→ **Task instructions**
Pick out every line below that contains the string "time" and copy each one.

→ **Data for the task**
___
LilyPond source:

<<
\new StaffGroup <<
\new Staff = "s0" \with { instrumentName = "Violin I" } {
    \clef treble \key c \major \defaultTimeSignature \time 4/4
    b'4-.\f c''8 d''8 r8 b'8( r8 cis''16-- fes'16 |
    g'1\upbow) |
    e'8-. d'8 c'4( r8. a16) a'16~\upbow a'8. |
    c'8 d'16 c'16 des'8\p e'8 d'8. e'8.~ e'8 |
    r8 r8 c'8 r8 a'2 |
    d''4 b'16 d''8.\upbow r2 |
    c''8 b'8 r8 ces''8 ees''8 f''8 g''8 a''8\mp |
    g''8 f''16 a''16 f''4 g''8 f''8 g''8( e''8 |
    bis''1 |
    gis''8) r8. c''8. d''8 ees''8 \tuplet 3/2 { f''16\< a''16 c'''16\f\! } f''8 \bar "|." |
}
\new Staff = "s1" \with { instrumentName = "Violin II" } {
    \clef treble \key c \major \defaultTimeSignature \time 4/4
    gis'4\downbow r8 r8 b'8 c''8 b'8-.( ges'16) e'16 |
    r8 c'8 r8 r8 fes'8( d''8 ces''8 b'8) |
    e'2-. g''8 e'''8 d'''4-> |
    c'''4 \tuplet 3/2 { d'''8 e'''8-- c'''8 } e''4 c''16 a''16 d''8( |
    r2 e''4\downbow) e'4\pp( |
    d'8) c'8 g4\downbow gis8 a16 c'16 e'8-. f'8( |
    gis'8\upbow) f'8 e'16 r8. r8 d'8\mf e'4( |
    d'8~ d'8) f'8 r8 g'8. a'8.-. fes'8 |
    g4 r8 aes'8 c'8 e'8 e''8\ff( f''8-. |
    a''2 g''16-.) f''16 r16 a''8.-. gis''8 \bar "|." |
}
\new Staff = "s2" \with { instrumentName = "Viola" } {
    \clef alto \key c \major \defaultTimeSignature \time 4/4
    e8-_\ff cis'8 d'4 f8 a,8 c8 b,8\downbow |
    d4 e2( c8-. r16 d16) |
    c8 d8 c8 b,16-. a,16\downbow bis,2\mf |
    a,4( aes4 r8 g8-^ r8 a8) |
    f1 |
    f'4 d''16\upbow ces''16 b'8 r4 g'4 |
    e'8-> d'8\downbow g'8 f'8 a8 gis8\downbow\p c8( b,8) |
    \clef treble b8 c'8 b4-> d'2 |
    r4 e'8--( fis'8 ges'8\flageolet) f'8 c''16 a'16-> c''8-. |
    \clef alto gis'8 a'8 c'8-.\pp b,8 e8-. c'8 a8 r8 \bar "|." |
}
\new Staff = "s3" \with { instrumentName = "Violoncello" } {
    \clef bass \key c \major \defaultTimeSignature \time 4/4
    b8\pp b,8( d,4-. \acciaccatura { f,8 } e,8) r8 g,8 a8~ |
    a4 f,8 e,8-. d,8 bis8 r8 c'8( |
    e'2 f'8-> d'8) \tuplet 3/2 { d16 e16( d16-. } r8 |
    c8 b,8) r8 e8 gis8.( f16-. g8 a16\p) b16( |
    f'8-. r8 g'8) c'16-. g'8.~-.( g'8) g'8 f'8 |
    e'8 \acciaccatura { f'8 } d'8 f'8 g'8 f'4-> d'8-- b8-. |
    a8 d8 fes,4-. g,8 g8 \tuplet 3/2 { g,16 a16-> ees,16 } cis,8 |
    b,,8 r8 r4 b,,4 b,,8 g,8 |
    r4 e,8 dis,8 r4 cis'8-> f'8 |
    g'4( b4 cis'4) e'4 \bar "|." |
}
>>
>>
___
→ **Output for this exercise**
    \clef treble \key c \major \defaultTimeSignature \time 4/4
    \clef treble \key c \major \defaultTimeSignature \time 4/4
    \clef alto \key c \major \defaultTimeSignature \time 4/4
    \clef bass \key c \major \defaultTimeSignature \time 4/4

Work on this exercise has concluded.